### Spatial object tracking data
↓↓↓

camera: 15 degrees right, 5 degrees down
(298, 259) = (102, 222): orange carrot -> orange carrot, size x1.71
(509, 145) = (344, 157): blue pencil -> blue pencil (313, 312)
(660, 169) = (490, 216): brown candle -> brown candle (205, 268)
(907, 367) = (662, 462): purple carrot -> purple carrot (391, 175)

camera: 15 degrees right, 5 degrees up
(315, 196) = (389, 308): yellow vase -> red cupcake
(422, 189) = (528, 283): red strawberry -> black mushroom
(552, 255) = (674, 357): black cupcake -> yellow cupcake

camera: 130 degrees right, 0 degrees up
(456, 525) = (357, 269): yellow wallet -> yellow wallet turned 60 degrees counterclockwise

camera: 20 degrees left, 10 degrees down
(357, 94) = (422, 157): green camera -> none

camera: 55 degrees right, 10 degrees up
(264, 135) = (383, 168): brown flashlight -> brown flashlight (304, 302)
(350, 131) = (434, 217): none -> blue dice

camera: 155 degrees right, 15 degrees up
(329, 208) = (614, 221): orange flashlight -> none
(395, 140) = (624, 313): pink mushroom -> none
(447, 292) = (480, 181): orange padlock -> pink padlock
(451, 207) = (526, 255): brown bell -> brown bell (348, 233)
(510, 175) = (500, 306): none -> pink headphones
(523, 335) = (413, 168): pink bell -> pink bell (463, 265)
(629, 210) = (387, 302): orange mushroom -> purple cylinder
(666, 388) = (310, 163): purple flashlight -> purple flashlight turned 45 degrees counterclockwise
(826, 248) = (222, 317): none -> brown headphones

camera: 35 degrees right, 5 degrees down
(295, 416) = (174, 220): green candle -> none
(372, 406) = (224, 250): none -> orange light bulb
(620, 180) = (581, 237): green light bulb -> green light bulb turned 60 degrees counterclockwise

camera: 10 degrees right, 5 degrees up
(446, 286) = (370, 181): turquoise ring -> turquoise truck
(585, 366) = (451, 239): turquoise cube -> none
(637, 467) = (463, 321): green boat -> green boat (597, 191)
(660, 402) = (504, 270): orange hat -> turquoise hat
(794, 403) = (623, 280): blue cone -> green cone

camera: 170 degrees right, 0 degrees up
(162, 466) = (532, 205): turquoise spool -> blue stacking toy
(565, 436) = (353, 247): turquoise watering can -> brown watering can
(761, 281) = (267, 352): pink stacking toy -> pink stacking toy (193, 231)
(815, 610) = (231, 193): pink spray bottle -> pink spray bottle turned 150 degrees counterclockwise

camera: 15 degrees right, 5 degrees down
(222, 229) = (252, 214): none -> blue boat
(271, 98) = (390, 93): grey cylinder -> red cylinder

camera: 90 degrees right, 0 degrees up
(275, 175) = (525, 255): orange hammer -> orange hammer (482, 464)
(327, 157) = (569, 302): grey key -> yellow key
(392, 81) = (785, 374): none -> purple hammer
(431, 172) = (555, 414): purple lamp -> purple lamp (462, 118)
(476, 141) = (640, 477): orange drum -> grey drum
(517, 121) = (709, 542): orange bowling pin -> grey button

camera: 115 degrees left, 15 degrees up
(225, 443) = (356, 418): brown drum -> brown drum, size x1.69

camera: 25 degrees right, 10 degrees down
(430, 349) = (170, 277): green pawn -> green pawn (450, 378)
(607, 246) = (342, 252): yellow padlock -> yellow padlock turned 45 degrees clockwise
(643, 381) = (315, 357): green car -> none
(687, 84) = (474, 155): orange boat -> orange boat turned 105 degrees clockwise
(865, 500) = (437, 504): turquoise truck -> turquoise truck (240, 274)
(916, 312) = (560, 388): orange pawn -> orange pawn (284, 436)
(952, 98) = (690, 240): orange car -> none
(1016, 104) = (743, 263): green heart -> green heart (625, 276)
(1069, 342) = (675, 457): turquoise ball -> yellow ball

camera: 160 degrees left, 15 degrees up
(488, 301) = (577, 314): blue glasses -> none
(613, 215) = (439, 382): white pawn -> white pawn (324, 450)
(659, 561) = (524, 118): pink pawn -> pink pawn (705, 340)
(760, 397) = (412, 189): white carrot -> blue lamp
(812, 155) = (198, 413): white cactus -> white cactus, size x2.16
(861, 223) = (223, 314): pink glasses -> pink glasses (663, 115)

↑↑↑

### WHAT THE TASK ASKS
Using the entries above, repeat only the lines from the one containing "(629, 210) = (387, 302): orange" through the one containing "(761, 281) = (267, 352): pink", end lines included.

### EXERCISE RESPONSE
(629, 210) = (387, 302): orange mushroom -> purple cylinder
(666, 388) = (310, 163): purple flashlight -> purple flashlight turned 45 degrees counterclockwise
(826, 248) = (222, 317): none -> brown headphones

camera: 35 degrees right, 5 degrees down
(295, 416) = (174, 220): green candle -> none
(372, 406) = (224, 250): none -> orange light bulb
(620, 180) = (581, 237): green light bulb -> green light bulb turned 60 degrees counterclockwise

camera: 10 degrees right, 5 degrees up
(446, 286) = (370, 181): turquoise ring -> turquoise truck
(585, 366) = (451, 239): turquoise cube -> none
(637, 467) = (463, 321): green boat -> green boat (597, 191)
(660, 402) = (504, 270): orange hat -> turquoise hat
(794, 403) = (623, 280): blue cone -> green cone

camera: 170 degrees right, 0 degrees up
(162, 466) = (532, 205): turquoise spool -> blue stacking toy
(565, 436) = (353, 247): turquoise watering can -> brown watering can
(761, 281) = (267, 352): pink stacking toy -> pink stacking toy (193, 231)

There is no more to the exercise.